THE PROBLEM -
When you reach the line in the data below that contains "IMU2 pin SCL: D10 -> D2", please start repeating lines exactly, and stop after the line that contains "SERVO: MG90S -> DS3218", repeating nothing else.

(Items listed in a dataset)
....

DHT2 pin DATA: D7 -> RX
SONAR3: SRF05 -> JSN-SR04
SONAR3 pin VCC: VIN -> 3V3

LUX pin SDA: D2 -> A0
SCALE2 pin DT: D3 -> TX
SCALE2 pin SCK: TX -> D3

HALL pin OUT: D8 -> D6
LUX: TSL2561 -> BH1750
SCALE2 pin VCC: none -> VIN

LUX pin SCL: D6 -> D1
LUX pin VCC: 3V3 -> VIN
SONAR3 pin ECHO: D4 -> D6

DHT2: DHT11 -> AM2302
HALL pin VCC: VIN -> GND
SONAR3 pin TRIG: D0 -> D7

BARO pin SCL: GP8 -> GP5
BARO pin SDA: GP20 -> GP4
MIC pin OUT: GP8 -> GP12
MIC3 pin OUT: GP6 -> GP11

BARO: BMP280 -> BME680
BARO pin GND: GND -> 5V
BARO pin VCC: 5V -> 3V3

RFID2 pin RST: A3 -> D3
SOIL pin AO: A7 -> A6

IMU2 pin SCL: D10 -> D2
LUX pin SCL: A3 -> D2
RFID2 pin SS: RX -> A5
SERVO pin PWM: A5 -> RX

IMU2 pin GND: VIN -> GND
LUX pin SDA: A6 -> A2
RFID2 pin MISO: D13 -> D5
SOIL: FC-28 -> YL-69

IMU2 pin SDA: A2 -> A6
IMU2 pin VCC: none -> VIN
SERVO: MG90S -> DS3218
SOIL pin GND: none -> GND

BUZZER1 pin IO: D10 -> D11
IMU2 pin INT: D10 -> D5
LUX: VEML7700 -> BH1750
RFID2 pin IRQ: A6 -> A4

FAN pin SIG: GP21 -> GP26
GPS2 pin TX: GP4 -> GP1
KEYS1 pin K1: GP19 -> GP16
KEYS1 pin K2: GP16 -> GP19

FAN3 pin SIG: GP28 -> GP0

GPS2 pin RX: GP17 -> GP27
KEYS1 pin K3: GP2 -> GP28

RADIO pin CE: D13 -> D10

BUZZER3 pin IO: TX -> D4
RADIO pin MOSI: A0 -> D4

....

REPLY TO THE EXERCISE -
IMU2 pin SCL: D10 -> D2
LUX pin SCL: A3 -> D2
RFID2 pin SS: RX -> A5
SERVO pin PWM: A5 -> RX

IMU2 pin GND: VIN -> GND
LUX pin SDA: A6 -> A2
RFID2 pin MISO: D13 -> D5
SOIL: FC-28 -> YL-69

IMU2 pin SDA: A2 -> A6
IMU2 pin VCC: none -> VIN
SERVO: MG90S -> DS3218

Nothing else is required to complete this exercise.